(Records shown Opens)

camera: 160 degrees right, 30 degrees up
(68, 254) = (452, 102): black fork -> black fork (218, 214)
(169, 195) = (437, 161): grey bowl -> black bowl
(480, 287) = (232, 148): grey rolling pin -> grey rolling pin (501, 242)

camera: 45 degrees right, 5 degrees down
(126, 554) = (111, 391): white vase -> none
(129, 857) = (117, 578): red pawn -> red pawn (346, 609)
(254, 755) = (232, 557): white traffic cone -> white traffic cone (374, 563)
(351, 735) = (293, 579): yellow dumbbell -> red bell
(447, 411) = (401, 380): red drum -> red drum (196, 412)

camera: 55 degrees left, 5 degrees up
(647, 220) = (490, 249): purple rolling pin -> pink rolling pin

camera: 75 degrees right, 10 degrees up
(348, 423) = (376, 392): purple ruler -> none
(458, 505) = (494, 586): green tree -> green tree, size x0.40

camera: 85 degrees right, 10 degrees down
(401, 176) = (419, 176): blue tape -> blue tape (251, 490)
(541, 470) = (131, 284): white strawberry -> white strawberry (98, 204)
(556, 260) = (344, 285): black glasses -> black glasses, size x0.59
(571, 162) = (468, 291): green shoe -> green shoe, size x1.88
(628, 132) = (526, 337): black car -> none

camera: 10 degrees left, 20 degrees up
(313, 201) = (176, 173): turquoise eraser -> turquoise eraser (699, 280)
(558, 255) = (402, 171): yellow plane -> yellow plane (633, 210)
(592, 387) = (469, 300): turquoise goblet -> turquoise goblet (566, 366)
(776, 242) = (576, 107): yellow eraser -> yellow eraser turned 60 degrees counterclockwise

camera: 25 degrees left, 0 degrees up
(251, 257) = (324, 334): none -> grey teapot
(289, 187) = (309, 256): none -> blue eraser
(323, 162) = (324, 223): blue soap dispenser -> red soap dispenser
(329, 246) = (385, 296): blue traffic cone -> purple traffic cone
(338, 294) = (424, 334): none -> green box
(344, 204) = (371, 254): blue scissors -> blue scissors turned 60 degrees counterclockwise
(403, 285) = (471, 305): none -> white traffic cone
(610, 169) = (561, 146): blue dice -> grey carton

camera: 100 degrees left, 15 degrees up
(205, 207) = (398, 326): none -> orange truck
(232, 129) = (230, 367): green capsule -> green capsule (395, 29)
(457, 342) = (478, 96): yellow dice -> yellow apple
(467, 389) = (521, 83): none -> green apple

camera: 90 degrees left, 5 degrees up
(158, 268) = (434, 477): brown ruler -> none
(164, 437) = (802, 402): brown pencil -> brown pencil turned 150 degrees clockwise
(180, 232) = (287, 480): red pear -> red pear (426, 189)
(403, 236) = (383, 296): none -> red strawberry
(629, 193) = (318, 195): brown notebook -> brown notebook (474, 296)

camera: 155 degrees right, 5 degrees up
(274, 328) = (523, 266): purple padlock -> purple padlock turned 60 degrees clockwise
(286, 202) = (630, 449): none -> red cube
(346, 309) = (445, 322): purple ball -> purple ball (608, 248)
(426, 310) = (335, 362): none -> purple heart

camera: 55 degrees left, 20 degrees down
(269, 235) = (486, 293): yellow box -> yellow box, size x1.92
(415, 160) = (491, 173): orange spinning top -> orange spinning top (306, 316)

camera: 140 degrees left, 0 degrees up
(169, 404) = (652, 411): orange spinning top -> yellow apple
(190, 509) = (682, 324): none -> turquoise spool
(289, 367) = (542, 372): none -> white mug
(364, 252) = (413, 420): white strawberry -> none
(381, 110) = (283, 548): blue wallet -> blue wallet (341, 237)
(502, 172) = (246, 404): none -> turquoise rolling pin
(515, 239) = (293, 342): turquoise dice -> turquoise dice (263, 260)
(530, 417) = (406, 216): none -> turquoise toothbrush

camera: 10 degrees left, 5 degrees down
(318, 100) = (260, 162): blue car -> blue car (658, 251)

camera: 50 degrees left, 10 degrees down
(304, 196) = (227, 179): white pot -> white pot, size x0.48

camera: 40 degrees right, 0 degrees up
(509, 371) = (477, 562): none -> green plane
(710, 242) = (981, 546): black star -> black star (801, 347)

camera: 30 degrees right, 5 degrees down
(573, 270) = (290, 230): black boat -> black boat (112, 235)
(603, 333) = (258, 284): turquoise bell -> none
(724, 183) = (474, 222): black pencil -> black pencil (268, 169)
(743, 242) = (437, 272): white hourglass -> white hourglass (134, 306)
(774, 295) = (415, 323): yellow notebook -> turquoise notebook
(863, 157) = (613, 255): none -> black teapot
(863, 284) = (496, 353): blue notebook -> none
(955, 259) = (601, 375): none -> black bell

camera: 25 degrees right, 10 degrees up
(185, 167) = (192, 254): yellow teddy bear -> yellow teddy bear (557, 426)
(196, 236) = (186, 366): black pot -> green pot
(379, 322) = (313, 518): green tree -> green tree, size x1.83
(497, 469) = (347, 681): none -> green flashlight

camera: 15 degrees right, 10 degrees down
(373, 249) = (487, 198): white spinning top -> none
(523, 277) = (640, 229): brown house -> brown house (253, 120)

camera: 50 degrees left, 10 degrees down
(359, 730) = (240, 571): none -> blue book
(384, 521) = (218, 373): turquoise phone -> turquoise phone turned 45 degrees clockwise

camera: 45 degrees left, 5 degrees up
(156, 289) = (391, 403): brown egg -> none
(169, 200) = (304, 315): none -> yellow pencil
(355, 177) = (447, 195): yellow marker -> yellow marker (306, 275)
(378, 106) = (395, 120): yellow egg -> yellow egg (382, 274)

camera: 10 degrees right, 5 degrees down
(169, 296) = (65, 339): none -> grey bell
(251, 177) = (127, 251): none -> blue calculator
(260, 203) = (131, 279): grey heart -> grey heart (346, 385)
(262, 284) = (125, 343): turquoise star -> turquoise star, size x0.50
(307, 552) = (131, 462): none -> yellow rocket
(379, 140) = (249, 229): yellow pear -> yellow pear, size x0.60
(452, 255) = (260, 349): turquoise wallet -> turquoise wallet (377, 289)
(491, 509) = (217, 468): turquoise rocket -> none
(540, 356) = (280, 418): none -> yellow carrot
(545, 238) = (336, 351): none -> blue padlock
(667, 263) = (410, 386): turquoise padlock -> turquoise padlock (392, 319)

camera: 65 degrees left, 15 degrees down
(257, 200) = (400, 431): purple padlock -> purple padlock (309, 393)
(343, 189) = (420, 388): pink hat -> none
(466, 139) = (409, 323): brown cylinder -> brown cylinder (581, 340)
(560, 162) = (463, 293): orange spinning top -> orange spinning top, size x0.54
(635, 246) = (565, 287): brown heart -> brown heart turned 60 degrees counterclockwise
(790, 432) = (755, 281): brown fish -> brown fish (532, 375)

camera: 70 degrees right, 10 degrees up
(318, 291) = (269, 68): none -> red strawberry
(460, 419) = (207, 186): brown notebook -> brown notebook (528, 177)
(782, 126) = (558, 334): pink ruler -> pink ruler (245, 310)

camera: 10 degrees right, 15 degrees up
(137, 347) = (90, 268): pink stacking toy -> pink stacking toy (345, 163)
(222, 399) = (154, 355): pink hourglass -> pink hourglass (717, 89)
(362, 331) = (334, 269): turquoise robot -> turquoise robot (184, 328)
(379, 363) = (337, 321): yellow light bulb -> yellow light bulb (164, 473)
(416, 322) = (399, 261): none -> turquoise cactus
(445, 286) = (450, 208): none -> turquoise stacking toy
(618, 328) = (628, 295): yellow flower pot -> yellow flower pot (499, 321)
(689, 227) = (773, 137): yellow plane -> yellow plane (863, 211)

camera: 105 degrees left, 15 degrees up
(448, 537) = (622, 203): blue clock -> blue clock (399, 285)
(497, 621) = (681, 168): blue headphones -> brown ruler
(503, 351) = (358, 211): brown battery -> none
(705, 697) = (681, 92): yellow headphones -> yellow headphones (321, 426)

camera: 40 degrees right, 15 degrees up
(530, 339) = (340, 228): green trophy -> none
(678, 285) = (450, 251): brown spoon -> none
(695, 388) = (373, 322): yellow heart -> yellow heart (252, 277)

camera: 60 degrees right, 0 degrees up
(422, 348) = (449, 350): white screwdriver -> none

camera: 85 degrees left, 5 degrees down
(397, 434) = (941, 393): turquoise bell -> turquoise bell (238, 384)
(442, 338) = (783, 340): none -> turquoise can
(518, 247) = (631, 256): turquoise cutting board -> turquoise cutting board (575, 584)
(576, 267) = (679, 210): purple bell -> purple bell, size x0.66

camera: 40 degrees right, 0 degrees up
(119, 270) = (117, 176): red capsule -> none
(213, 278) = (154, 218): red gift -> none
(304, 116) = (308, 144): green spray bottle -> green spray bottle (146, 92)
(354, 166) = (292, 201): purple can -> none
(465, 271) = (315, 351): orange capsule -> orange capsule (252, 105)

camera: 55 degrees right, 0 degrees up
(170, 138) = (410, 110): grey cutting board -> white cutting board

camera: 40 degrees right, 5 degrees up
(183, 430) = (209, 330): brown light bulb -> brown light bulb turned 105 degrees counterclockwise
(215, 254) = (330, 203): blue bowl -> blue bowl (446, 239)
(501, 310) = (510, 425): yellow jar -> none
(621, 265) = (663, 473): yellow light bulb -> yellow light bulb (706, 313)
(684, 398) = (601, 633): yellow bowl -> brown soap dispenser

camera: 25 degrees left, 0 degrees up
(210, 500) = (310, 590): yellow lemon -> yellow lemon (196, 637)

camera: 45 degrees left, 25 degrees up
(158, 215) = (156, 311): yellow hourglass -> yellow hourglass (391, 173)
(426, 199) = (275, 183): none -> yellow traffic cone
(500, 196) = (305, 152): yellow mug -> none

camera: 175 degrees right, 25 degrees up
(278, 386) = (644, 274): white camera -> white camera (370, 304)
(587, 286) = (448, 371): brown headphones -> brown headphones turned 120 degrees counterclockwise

(Records shown Closes)

**Aim of the exercise:** Where a line of the data holds the word "ruler", copy that line.

**Solution to this problem:**
(348, 423) = (376, 392): purple ruler -> none
(158, 268) = (434, 477): brown ruler -> none
(782, 126) = (558, 334): pink ruler -> pink ruler (245, 310)
(497, 621) = (681, 168): blue headphones -> brown ruler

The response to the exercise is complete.